MATERIAL PROVIDED:
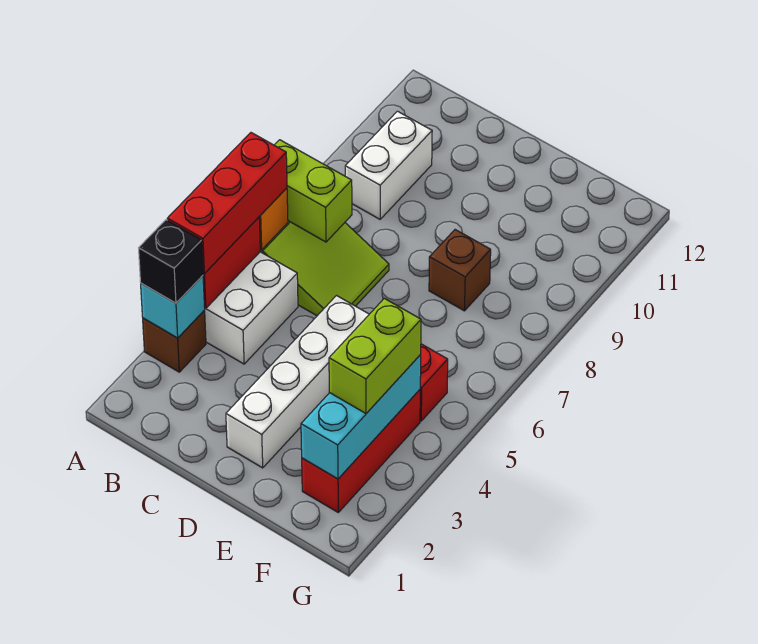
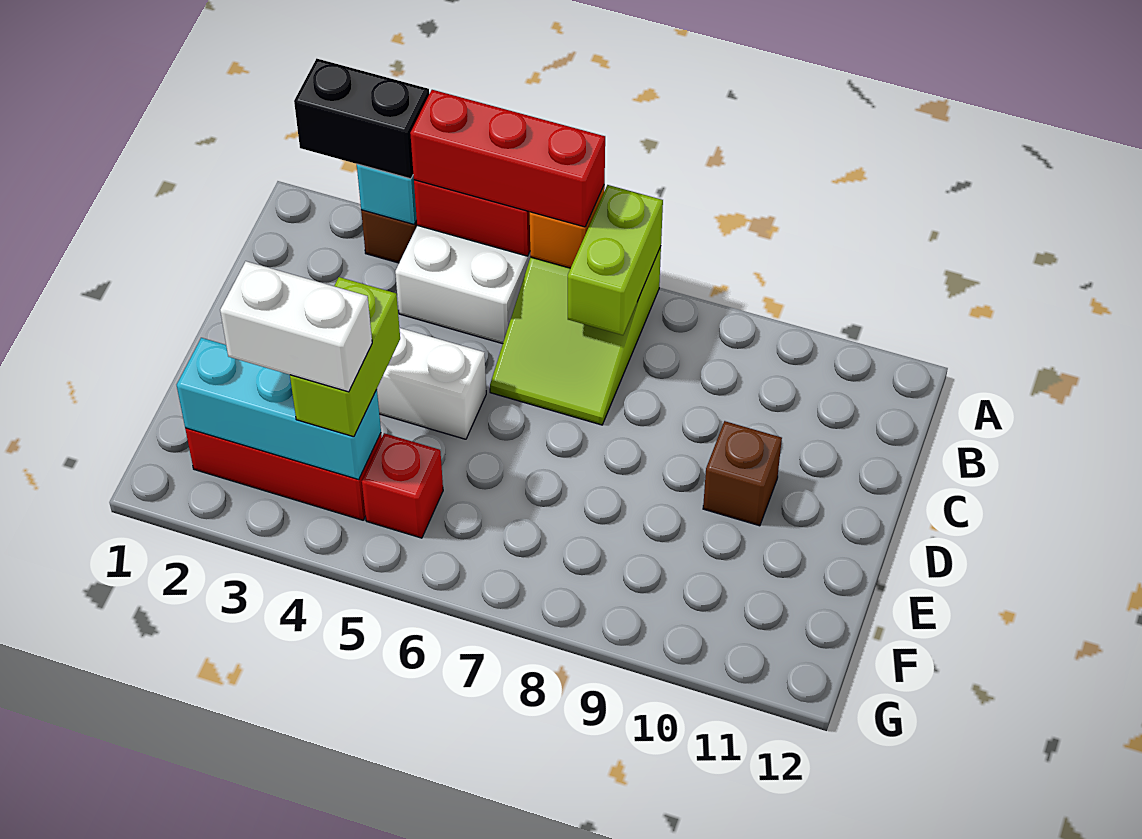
black brick A3 level 3 -> black brick A2:A3 level 3
white brick B9:B10 level 1 -> white brick F3:F4 level 4
brown brick E8 level 1 -> brown brick D10 level 1
lime brick F3:F4 level 3 -> lime brick E4:F4 level 3

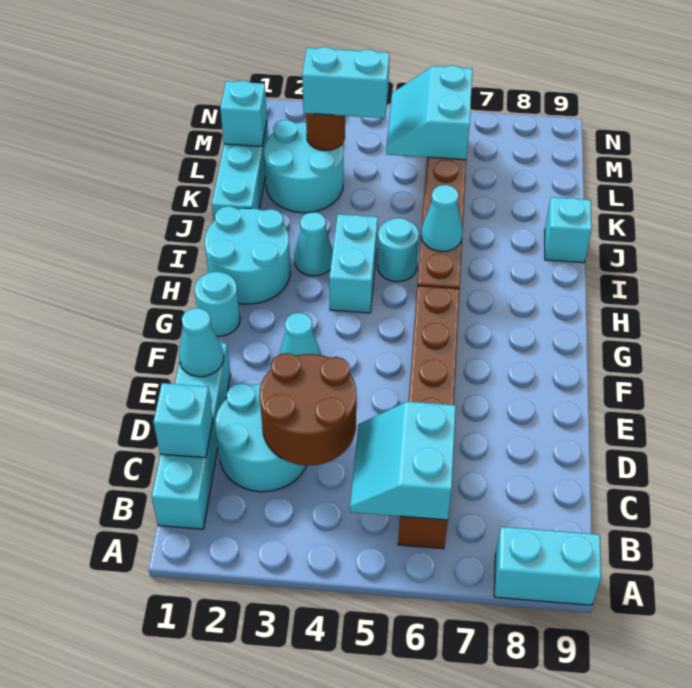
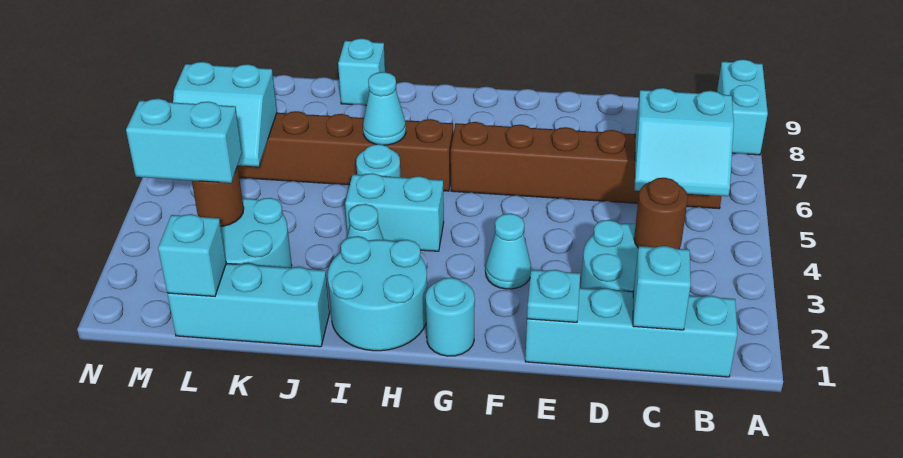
brown round brick C3:D4 level 2 -> brown round brick C3 level 2
cyan cone E1 level 2 -> cyan plate E1 level 2
cyan brick L3:L4 level 3 -> cyan brick L3:M3 level 3

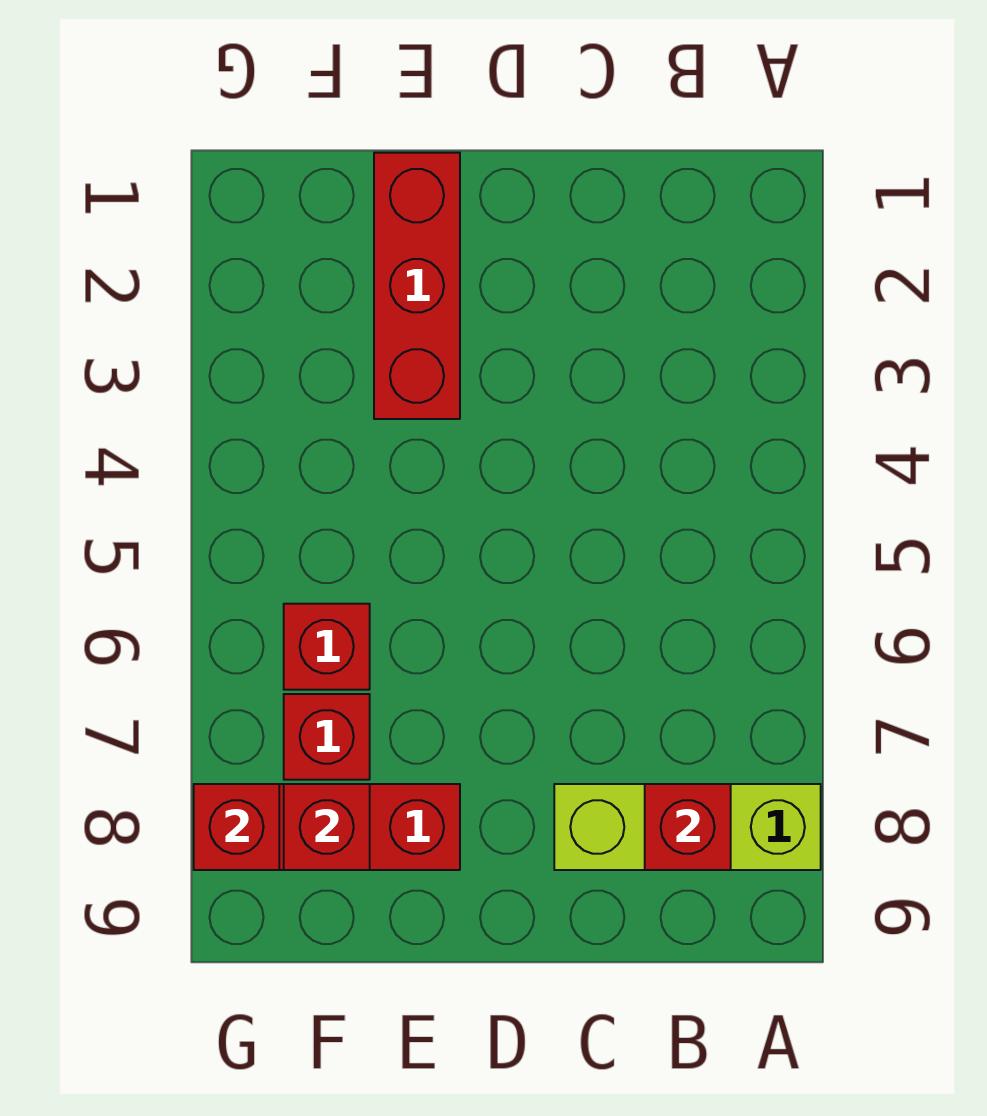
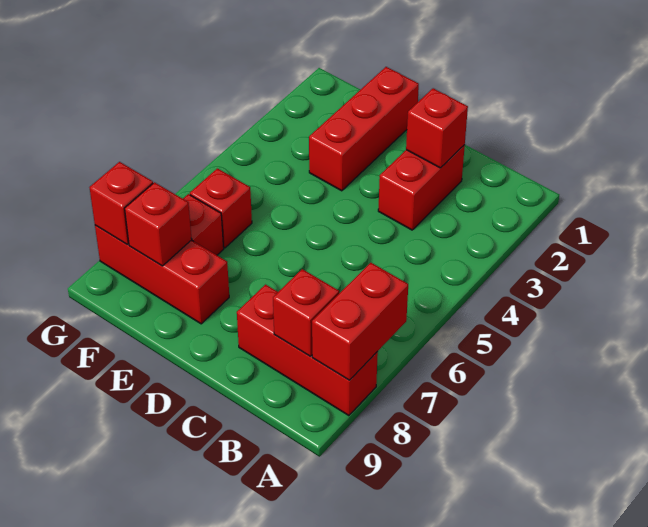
none -> red brick A7:A8 level 2
lime brick A8:C8 level 1 -> red brick A8:C8 level 1
none -> red brick C2:C3 level 1
none -> red brick C2 level 2

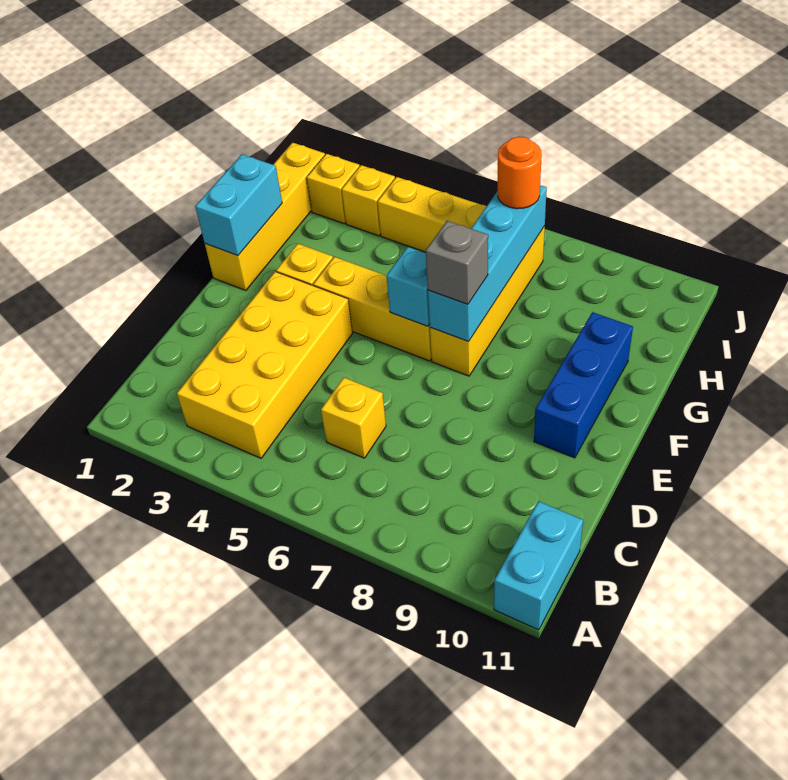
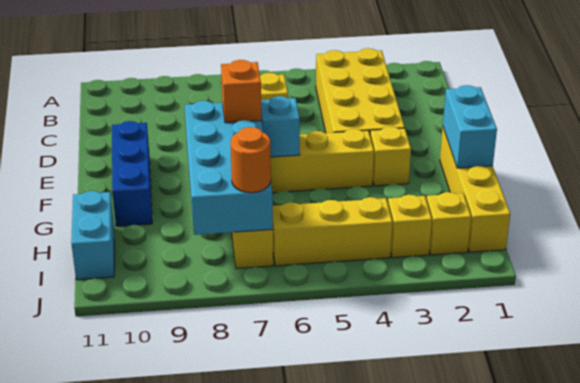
cyan brick A11:B11 level 1 -> cyan brick H11:I11 level 1
cyan brick F7:I7 level 2 -> cyan brick F7:I8 level 2
grey brick F7 level 3 -> orange brick F7 level 3

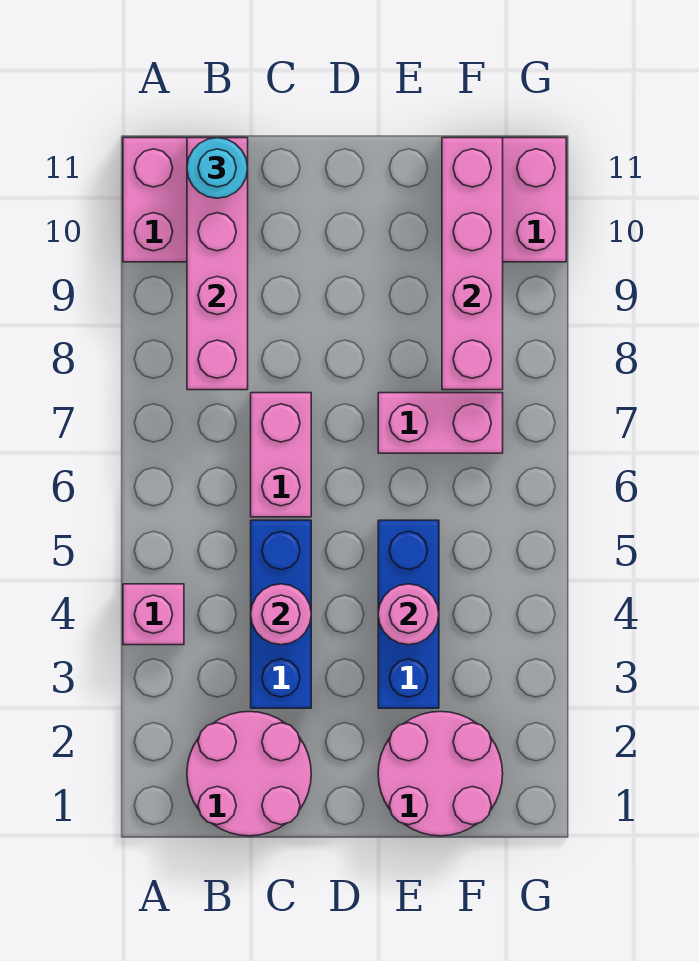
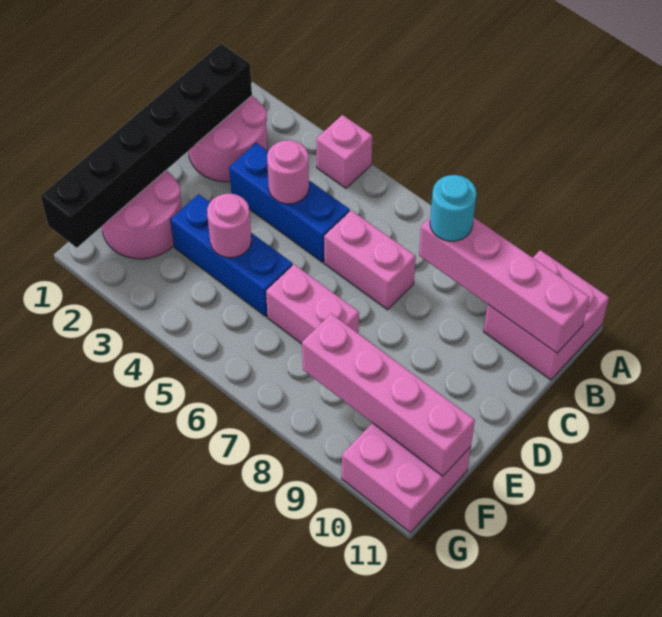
none -> black brick B1:G1 level 2
cyan round brick B11 level 3 -> cyan round brick B8 level 3
pink brick E7:F7 level 1 -> pink brick E6:E7 level 1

EXERCISE BRIEF: Using the material above, restate word for word the lines from the line that has "cyan cone E1 level 2 -> cyan plate E1 level 2" to the last line, inclusive, with pictures omitted.

EXPECTED OUTPUT:
cyan cone E1 level 2 -> cyan plate E1 level 2
cyan brick L3:L4 level 3 -> cyan brick L3:M3 level 3

none -> red brick A7:A8 level 2
lime brick A8:C8 level 1 -> red brick A8:C8 level 1
none -> red brick C2:C3 level 1
none -> red brick C2 level 2

cyan brick A11:B11 level 1 -> cyan brick H11:I11 level 1
cyan brick F7:I7 level 2 -> cyan brick F7:I8 level 2
grey brick F7 level 3 -> orange brick F7 level 3

none -> black brick B1:G1 level 2
cyan round brick B11 level 3 -> cyan round brick B8 level 3
pink brick E7:F7 level 1 -> pink brick E6:E7 level 1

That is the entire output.